──────── Task data ────────

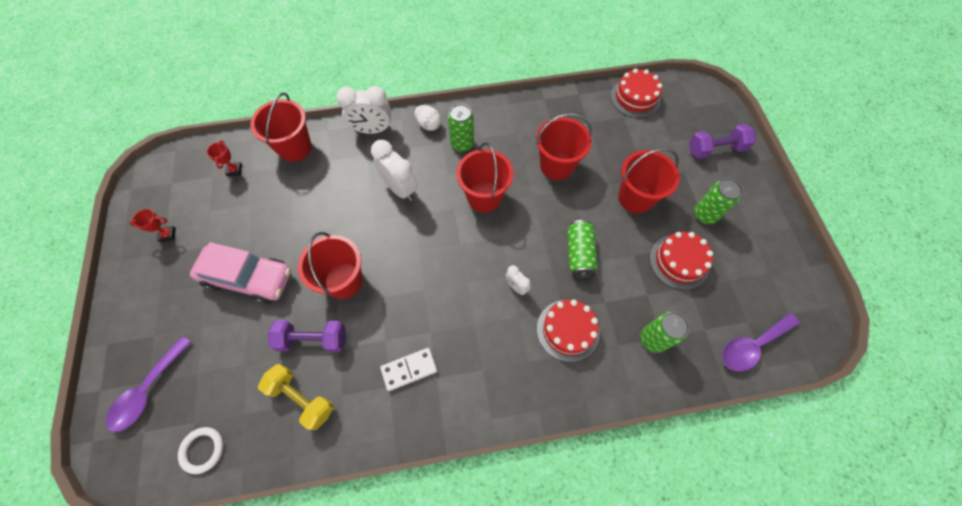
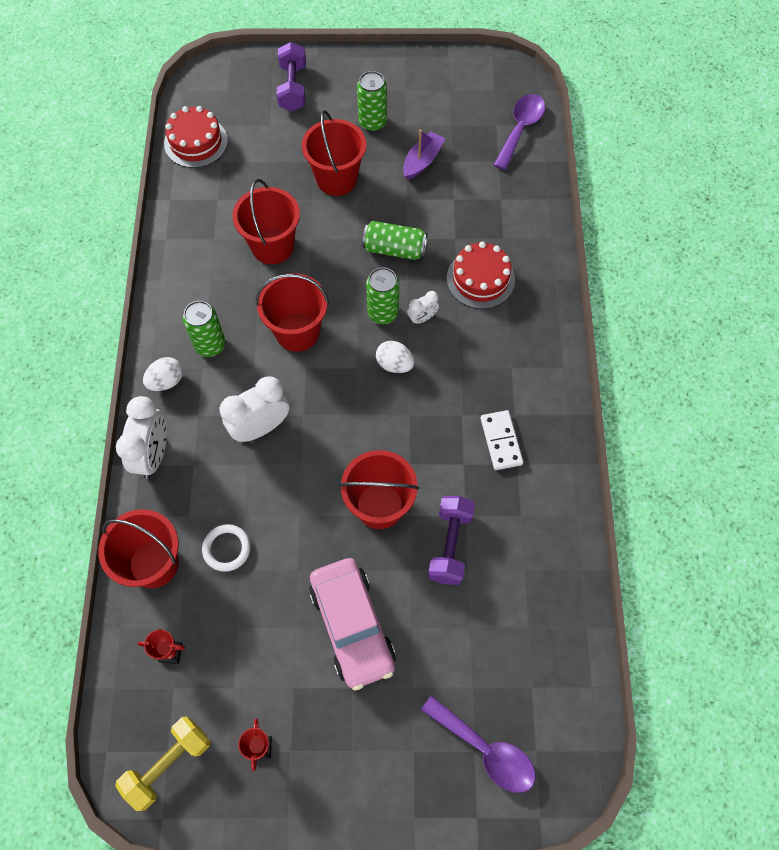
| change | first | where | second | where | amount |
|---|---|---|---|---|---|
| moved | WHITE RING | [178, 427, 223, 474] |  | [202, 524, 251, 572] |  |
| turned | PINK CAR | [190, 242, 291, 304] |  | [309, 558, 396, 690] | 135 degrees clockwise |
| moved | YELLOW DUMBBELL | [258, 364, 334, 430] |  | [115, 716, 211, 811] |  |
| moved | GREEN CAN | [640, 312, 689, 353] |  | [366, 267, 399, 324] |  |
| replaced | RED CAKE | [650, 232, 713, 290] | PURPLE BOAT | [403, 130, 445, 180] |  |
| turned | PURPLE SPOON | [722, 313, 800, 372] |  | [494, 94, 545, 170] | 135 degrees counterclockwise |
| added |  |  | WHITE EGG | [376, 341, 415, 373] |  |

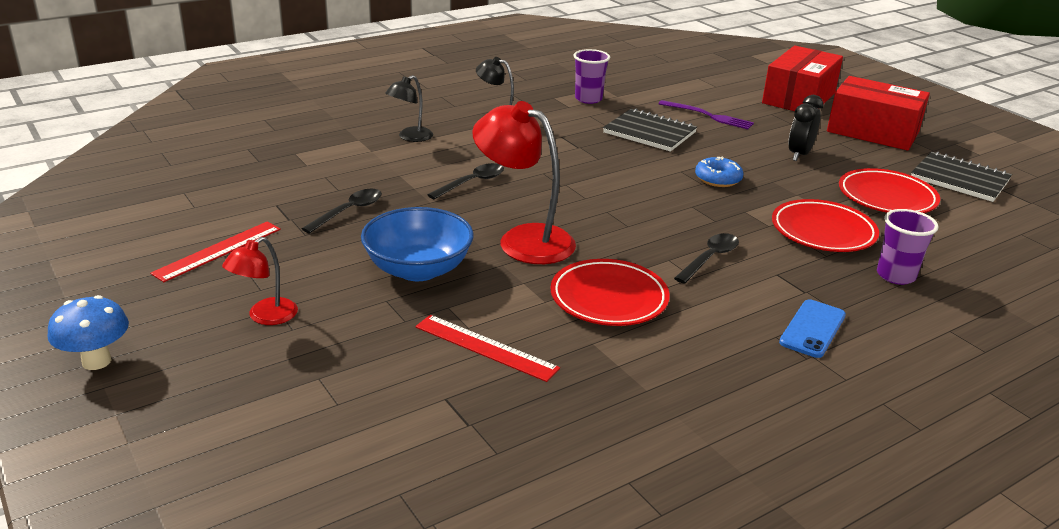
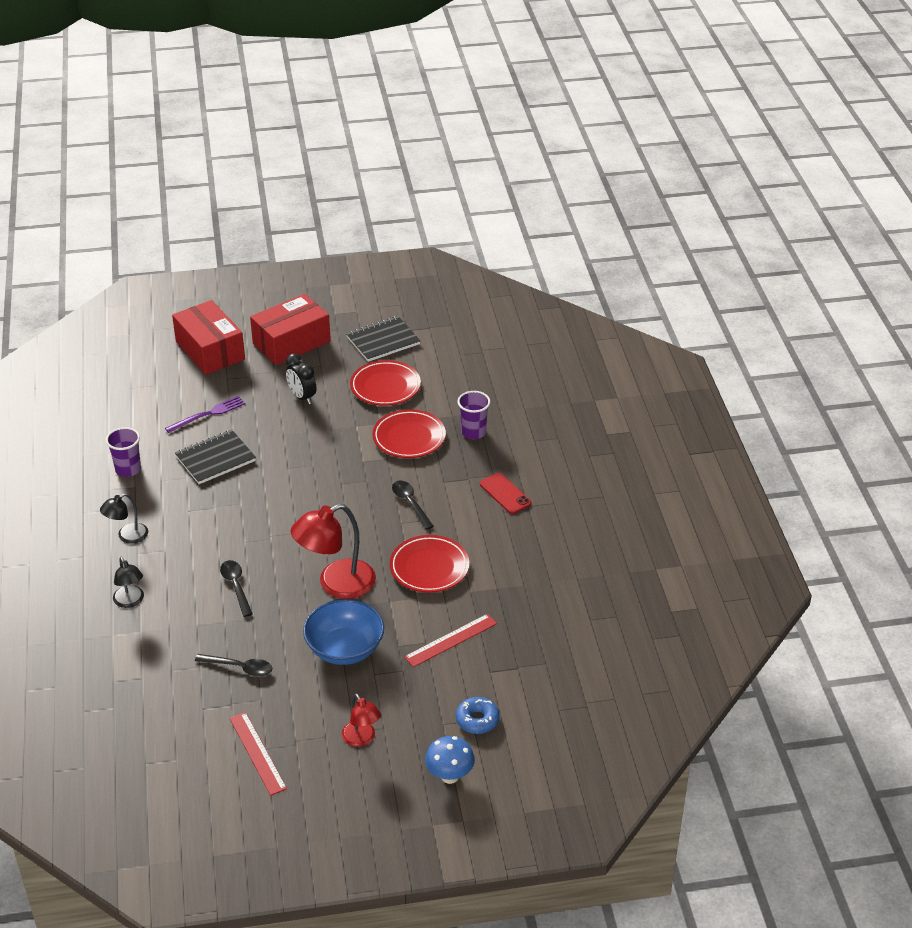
| change | first | where | second | where | amount |
|---|---|---|---|---|---|
| moved | BLUE MUSHROOM | [48, 295, 129, 370] |  | [425, 736, 475, 784] |  |
| turned | BLACK SPOON | [302, 189, 382, 234] |  | [195, 654, 272, 677] | 135 degrees clockwise |
| moved | BLUE DONUT | [695, 157, 743, 187] |  | [456, 697, 500, 734] |  |
| recoloured | BLUE PHONE | [779, 299, 846, 358] | RED PHONE | [480, 473, 531, 514] |  |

────────

### What is needed
The entries above should be retyped word for word, with all pictures omitted.

### Completed exercise
| change | first | where | second | where | amount |
|---|---|---|---|---|---|
| moved | WHITE RING | [178, 427, 223, 474] |  | [202, 524, 251, 572] |  |
| turned | PINK CAR | [190, 242, 291, 304] |  | [309, 558, 396, 690] | 135 degrees clockwise |
| moved | YELLOW DUMBBELL | [258, 364, 334, 430] |  | [115, 716, 211, 811] |  |
| moved | GREEN CAN | [640, 312, 689, 353] |  | [366, 267, 399, 324] |  |
| replaced | RED CAKE | [650, 232, 713, 290] | PURPLE BOAT | [403, 130, 445, 180] |  |
| turned | PURPLE SPOON | [722, 313, 800, 372] |  | [494, 94, 545, 170] | 135 degrees counterclockwise |
| added |  |  | WHITE EGG | [376, 341, 415, 373] |  |

| change | first | where | second | where | amount |
|---|---|---|---|---|---|
| moved | BLUE MUSHROOM | [48, 295, 129, 370] |  | [425, 736, 475, 784] |  |
| turned | BLACK SPOON | [302, 189, 382, 234] |  | [195, 654, 272, 677] | 135 degrees clockwise |
| moved | BLUE DONUT | [695, 157, 743, 187] |  | [456, 697, 500, 734] |  |
| recoloured | BLUE PHONE | [779, 299, 846, 358] | RED PHONE | [480, 473, 531, 514] |  |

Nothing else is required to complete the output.